··· Stored data

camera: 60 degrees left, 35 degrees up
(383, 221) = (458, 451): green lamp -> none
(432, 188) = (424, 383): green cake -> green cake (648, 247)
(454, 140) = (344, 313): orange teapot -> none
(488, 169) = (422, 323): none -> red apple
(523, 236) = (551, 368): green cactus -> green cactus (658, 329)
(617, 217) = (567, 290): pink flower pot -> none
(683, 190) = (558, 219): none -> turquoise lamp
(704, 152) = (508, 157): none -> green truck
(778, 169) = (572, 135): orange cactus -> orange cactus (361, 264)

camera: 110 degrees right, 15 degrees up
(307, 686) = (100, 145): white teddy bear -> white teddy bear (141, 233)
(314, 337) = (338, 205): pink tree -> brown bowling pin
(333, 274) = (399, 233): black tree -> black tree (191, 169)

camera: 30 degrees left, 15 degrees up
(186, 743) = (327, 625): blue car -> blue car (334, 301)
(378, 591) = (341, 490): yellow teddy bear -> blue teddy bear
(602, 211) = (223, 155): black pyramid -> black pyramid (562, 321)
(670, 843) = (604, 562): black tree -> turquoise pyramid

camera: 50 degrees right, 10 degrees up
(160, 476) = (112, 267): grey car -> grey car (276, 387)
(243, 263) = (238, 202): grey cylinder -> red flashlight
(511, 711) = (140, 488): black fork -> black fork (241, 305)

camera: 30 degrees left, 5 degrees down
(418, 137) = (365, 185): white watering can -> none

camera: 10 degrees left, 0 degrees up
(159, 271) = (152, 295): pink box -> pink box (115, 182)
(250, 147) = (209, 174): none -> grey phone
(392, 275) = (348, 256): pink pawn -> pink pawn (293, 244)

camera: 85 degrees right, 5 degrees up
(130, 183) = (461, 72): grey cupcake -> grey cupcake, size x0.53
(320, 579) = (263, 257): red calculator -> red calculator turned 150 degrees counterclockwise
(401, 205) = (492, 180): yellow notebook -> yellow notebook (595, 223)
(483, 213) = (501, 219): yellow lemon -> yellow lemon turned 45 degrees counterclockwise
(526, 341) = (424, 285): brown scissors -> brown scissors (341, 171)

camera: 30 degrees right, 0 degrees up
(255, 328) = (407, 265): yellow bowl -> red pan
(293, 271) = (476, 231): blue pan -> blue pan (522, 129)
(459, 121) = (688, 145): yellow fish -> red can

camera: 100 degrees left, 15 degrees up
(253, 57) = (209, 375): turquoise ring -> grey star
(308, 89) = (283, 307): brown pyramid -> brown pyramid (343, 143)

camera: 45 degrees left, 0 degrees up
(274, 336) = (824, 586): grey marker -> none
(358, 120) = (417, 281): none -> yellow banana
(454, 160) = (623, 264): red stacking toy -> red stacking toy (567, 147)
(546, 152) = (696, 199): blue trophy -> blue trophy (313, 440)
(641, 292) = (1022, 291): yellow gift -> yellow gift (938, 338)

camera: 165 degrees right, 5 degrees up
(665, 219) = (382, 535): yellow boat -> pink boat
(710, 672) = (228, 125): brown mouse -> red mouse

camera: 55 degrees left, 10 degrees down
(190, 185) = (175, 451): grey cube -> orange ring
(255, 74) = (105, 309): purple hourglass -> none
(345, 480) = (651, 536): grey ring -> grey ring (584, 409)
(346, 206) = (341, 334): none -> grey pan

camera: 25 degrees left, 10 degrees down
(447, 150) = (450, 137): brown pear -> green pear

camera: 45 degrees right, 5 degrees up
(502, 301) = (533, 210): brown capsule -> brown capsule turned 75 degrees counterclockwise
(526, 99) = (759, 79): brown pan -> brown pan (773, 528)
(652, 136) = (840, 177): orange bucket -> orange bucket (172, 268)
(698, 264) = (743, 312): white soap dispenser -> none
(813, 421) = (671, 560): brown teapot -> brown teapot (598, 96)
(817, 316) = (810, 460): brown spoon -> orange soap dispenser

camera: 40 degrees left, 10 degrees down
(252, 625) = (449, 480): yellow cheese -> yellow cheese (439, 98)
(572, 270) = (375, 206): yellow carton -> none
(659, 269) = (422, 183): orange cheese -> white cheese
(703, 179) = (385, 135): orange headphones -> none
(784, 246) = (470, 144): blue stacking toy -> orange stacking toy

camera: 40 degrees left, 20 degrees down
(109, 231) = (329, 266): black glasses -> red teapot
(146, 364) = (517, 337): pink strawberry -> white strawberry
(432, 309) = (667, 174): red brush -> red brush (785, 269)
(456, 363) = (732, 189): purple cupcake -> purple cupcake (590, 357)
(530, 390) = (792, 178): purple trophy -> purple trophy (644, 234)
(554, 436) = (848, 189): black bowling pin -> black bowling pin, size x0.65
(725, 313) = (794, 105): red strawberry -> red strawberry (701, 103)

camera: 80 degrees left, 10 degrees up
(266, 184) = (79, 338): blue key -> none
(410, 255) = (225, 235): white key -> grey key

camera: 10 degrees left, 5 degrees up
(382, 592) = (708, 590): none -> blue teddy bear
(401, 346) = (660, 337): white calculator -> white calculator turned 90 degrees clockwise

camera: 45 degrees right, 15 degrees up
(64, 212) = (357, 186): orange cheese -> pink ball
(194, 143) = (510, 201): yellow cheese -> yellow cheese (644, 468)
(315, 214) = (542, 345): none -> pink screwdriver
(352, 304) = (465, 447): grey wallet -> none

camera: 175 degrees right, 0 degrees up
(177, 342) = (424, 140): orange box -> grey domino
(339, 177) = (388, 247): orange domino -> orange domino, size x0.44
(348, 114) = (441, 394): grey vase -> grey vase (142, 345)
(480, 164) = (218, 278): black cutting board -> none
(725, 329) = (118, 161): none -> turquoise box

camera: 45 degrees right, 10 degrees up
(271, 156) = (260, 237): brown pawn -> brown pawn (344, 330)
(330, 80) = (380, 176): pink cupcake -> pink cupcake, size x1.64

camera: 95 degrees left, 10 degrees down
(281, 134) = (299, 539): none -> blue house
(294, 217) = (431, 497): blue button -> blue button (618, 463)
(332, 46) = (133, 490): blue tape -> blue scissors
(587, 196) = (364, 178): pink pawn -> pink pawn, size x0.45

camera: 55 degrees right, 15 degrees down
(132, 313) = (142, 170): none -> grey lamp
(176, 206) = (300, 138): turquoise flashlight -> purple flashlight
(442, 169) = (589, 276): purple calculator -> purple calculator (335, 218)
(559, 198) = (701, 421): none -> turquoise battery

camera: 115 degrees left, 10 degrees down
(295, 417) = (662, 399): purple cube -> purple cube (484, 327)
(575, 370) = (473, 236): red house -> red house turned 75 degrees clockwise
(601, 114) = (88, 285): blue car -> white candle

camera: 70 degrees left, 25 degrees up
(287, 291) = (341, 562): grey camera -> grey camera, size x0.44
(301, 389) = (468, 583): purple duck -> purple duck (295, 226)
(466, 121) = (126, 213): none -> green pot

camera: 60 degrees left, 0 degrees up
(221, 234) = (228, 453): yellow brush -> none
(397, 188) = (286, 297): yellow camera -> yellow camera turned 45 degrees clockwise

······

*Prompt*: Exactly reproduce every line of the data above.

*Task answer*:
camera: 60 degrees left, 35 degrees up
(383, 221) = (458, 451): green lamp -> none
(432, 188) = (424, 383): green cake -> green cake (648, 247)
(454, 140) = (344, 313): orange teapot -> none
(488, 169) = (422, 323): none -> red apple
(523, 236) = (551, 368): green cactus -> green cactus (658, 329)
(617, 217) = (567, 290): pink flower pot -> none
(683, 190) = (558, 219): none -> turquoise lamp
(704, 152) = (508, 157): none -> green truck
(778, 169) = (572, 135): orange cactus -> orange cactus (361, 264)

camera: 110 degrees right, 15 degrees up
(307, 686) = (100, 145): white teddy bear -> white teddy bear (141, 233)
(314, 337) = (338, 205): pink tree -> brown bowling pin
(333, 274) = (399, 233): black tree -> black tree (191, 169)

camera: 30 degrees left, 15 degrees up
(186, 743) = (327, 625): blue car -> blue car (334, 301)
(378, 591) = (341, 490): yellow teddy bear -> blue teddy bear
(602, 211) = (223, 155): black pyramid -> black pyramid (562, 321)
(670, 843) = (604, 562): black tree -> turquoise pyramid

camera: 50 degrees right, 10 degrees up
(160, 476) = (112, 267): grey car -> grey car (276, 387)
(243, 263) = (238, 202): grey cylinder -> red flashlight
(511, 711) = (140, 488): black fork -> black fork (241, 305)

camera: 30 degrees left, 5 degrees down
(418, 137) = (365, 185): white watering can -> none

camera: 10 degrees left, 0 degrees up
(159, 271) = (152, 295): pink box -> pink box (115, 182)
(250, 147) = (209, 174): none -> grey phone
(392, 275) = (348, 256): pink pawn -> pink pawn (293, 244)

camera: 85 degrees right, 5 degrees up
(130, 183) = (461, 72): grey cupcake -> grey cupcake, size x0.53
(320, 579) = (263, 257): red calculator -> red calculator turned 150 degrees counterclockwise
(401, 205) = (492, 180): yellow notebook -> yellow notebook (595, 223)
(483, 213) = (501, 219): yellow lemon -> yellow lemon turned 45 degrees counterclockwise
(526, 341) = (424, 285): brown scissors -> brown scissors (341, 171)

camera: 30 degrees right, 0 degrees up
(255, 328) = (407, 265): yellow bowl -> red pan
(293, 271) = (476, 231): blue pan -> blue pan (522, 129)
(459, 121) = (688, 145): yellow fish -> red can

camera: 100 degrees left, 15 degrees up
(253, 57) = (209, 375): turquoise ring -> grey star
(308, 89) = (283, 307): brown pyramid -> brown pyramid (343, 143)

camera: 45 degrees left, 0 degrees up
(274, 336) = (824, 586): grey marker -> none
(358, 120) = (417, 281): none -> yellow banana
(454, 160) = (623, 264): red stacking toy -> red stacking toy (567, 147)
(546, 152) = (696, 199): blue trophy -> blue trophy (313, 440)
(641, 292) = (1022, 291): yellow gift -> yellow gift (938, 338)

camera: 165 degrees right, 5 degrees up
(665, 219) = (382, 535): yellow boat -> pink boat
(710, 672) = (228, 125): brown mouse -> red mouse

camera: 55 degrees left, 10 degrees down
(190, 185) = (175, 451): grey cube -> orange ring
(255, 74) = (105, 309): purple hourglass -> none
(345, 480) = (651, 536): grey ring -> grey ring (584, 409)
(346, 206) = (341, 334): none -> grey pan

camera: 25 degrees left, 10 degrees down
(447, 150) = (450, 137): brown pear -> green pear

camera: 45 degrees right, 5 degrees up
(502, 301) = (533, 210): brown capsule -> brown capsule turned 75 degrees counterclockwise
(526, 99) = (759, 79): brown pan -> brown pan (773, 528)
(652, 136) = (840, 177): orange bucket -> orange bucket (172, 268)
(698, 264) = (743, 312): white soap dispenser -> none
(813, 421) = (671, 560): brown teapot -> brown teapot (598, 96)
(817, 316) = (810, 460): brown spoon -> orange soap dispenser

camera: 40 degrees left, 10 degrees down
(252, 625) = (449, 480): yellow cheese -> yellow cheese (439, 98)
(572, 270) = (375, 206): yellow carton -> none
(659, 269) = (422, 183): orange cheese -> white cheese
(703, 179) = (385, 135): orange headphones -> none
(784, 246) = (470, 144): blue stacking toy -> orange stacking toy

camera: 40 degrees left, 20 degrees down
(109, 231) = (329, 266): black glasses -> red teapot
(146, 364) = (517, 337): pink strawberry -> white strawberry
(432, 309) = (667, 174): red brush -> red brush (785, 269)
(456, 363) = (732, 189): purple cupcake -> purple cupcake (590, 357)
(530, 390) = (792, 178): purple trophy -> purple trophy (644, 234)
(554, 436) = (848, 189): black bowling pin -> black bowling pin, size x0.65
(725, 313) = (794, 105): red strawberry -> red strawberry (701, 103)

camera: 80 degrees left, 10 degrees up
(266, 184) = (79, 338): blue key -> none
(410, 255) = (225, 235): white key -> grey key

camera: 10 degrees left, 5 degrees up
(382, 592) = (708, 590): none -> blue teddy bear
(401, 346) = (660, 337): white calculator -> white calculator turned 90 degrees clockwise

camera: 45 degrees right, 15 degrees up
(64, 212) = (357, 186): orange cheese -> pink ball
(194, 143) = (510, 201): yellow cheese -> yellow cheese (644, 468)
(315, 214) = (542, 345): none -> pink screwdriver
(352, 304) = (465, 447): grey wallet -> none

camera: 175 degrees right, 0 degrees up
(177, 342) = (424, 140): orange box -> grey domino
(339, 177) = (388, 247): orange domino -> orange domino, size x0.44
(348, 114) = (441, 394): grey vase -> grey vase (142, 345)
(480, 164) = (218, 278): black cutting board -> none
(725, 329) = (118, 161): none -> turquoise box

camera: 45 degrees right, 10 degrees up
(271, 156) = (260, 237): brown pawn -> brown pawn (344, 330)
(330, 80) = (380, 176): pink cupcake -> pink cupcake, size x1.64

camera: 95 degrees left, 10 degrees down
(281, 134) = (299, 539): none -> blue house
(294, 217) = (431, 497): blue button -> blue button (618, 463)
(332, 46) = (133, 490): blue tape -> blue scissors
(587, 196) = (364, 178): pink pawn -> pink pawn, size x0.45

camera: 55 degrees right, 15 degrees down
(132, 313) = (142, 170): none -> grey lamp
(176, 206) = (300, 138): turquoise flashlight -> purple flashlight
(442, 169) = (589, 276): purple calculator -> purple calculator (335, 218)
(559, 198) = (701, 421): none -> turquoise battery

camera: 115 degrees left, 10 degrees down
(295, 417) = (662, 399): purple cube -> purple cube (484, 327)
(575, 370) = (473, 236): red house -> red house turned 75 degrees clockwise
(601, 114) = (88, 285): blue car -> white candle

camera: 70 degrees left, 25 degrees up
(287, 291) = (341, 562): grey camera -> grey camera, size x0.44
(301, 389) = (468, 583): purple duck -> purple duck (295, 226)
(466, 121) = (126, 213): none -> green pot

camera: 60 degrees left, 0 degrees up
(221, 234) = (228, 453): yellow brush -> none
(397, 188) = (286, 297): yellow camera -> yellow camera turned 45 degrees clockwise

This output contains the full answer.